- Exercise aim
From the entries below, copy exactly the lines from the one that contains "Small events: [338,243,541,362]" through the one that contains "portal.odt: [705,172,731,206] ->", both included, and only those.

======== Dataset excerpts

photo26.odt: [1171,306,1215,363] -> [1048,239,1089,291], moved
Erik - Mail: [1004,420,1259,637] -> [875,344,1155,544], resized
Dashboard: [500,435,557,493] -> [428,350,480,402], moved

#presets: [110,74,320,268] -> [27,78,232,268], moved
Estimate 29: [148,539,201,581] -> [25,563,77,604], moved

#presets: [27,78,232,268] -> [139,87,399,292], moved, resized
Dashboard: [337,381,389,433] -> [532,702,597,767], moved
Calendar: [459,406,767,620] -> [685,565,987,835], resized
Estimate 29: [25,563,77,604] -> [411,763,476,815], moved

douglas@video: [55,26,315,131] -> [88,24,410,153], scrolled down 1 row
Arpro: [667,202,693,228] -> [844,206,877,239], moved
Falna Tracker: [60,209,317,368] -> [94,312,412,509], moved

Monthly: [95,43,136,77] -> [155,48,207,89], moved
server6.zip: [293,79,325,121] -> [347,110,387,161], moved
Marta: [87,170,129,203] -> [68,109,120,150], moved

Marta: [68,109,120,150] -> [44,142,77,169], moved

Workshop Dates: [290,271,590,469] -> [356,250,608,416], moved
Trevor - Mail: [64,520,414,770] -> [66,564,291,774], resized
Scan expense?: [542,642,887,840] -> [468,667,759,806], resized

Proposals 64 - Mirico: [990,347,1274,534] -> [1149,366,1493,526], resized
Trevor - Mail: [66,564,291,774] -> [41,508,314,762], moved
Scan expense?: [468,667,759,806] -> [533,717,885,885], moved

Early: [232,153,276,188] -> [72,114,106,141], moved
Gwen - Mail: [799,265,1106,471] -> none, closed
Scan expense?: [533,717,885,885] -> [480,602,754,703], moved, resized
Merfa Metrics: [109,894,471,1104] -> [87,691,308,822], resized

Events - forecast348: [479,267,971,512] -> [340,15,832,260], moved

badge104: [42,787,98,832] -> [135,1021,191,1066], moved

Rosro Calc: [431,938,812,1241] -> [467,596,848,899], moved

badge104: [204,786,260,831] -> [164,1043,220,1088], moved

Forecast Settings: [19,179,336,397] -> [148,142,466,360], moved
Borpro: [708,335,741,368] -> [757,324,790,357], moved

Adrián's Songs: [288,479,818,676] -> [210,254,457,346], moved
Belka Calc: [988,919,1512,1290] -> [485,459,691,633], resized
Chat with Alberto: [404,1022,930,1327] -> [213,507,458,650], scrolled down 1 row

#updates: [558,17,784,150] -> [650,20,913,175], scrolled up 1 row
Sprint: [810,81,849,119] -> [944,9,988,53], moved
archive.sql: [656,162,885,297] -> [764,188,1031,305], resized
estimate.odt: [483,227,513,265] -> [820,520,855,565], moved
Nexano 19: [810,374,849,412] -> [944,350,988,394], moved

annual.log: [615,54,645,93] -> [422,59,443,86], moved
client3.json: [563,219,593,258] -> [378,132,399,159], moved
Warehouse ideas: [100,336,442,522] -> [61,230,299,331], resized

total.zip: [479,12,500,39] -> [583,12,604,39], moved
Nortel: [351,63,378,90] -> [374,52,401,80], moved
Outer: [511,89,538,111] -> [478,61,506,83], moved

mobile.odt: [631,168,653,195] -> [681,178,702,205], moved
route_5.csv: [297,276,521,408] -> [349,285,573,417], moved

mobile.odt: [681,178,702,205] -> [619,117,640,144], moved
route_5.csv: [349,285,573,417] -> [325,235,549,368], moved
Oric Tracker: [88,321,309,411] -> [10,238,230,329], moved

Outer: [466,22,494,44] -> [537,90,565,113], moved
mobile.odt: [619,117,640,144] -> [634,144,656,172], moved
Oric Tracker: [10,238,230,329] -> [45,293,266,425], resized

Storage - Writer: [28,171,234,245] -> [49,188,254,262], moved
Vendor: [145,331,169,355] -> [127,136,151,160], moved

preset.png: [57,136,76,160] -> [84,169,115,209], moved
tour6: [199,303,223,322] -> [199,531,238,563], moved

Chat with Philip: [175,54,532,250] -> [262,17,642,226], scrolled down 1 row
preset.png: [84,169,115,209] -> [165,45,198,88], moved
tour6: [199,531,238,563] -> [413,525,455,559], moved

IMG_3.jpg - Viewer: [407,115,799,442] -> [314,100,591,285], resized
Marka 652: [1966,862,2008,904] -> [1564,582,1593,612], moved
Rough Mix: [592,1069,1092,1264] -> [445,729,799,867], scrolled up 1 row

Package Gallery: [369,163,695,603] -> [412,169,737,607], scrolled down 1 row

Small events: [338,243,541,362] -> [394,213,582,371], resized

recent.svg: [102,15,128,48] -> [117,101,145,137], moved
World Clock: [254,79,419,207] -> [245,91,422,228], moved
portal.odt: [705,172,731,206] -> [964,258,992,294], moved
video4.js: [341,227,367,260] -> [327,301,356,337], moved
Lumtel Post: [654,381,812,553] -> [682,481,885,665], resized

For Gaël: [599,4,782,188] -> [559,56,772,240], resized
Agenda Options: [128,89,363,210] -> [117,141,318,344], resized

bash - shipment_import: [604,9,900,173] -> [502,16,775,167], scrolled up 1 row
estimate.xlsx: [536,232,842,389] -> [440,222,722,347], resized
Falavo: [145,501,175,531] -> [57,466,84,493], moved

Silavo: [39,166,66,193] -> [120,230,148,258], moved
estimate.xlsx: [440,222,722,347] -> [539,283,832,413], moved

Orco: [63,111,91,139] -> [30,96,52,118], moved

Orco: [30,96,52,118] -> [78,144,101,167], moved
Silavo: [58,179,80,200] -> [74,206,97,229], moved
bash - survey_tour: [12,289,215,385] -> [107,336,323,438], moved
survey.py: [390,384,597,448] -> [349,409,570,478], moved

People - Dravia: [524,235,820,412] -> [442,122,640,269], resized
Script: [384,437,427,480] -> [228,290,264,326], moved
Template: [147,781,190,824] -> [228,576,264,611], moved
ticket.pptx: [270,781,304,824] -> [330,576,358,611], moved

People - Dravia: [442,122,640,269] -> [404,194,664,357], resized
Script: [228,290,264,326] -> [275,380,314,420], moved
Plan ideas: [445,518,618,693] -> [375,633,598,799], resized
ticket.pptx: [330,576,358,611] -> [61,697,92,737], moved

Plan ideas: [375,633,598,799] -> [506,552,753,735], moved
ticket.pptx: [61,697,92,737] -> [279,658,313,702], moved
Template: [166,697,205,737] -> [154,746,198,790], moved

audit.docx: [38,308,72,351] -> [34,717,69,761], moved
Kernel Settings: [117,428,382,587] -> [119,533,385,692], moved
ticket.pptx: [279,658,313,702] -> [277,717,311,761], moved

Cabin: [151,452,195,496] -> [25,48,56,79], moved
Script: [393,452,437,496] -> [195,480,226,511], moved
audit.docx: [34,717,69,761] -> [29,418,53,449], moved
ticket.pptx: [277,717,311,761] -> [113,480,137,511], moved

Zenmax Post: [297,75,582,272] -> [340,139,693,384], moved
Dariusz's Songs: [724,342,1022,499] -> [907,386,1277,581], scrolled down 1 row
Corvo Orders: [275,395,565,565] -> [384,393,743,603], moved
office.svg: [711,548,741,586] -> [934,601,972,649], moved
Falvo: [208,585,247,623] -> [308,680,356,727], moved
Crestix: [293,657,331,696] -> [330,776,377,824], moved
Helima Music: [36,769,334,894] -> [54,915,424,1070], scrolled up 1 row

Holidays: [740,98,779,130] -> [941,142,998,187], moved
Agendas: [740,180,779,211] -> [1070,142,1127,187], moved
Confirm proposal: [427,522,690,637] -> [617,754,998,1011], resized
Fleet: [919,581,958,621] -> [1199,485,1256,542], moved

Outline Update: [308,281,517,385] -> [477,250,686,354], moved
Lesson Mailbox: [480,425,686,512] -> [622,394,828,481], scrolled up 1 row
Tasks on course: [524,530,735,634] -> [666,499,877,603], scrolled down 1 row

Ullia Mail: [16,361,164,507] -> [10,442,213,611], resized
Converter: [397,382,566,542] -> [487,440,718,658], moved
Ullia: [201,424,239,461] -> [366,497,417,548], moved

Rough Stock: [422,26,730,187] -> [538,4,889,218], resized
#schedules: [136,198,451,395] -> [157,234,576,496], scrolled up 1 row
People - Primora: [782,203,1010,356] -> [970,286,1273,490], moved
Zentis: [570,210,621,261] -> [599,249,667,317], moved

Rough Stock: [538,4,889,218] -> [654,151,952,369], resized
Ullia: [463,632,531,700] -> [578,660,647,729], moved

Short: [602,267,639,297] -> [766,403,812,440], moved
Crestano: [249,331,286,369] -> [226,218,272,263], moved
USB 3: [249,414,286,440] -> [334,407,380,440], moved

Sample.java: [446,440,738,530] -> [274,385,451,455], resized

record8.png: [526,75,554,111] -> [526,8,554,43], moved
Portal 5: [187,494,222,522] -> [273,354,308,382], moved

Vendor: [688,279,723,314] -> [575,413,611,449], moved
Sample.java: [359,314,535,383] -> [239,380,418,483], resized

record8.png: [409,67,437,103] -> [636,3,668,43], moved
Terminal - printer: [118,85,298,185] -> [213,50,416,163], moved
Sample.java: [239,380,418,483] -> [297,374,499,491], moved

================

- Your solution
Small events: [338,243,541,362] -> [394,213,582,371], resized

recent.svg: [102,15,128,48] -> [117,101,145,137], moved
World Clock: [254,79,419,207] -> [245,91,422,228], moved
portal.odt: [705,172,731,206] -> [964,258,992,294], moved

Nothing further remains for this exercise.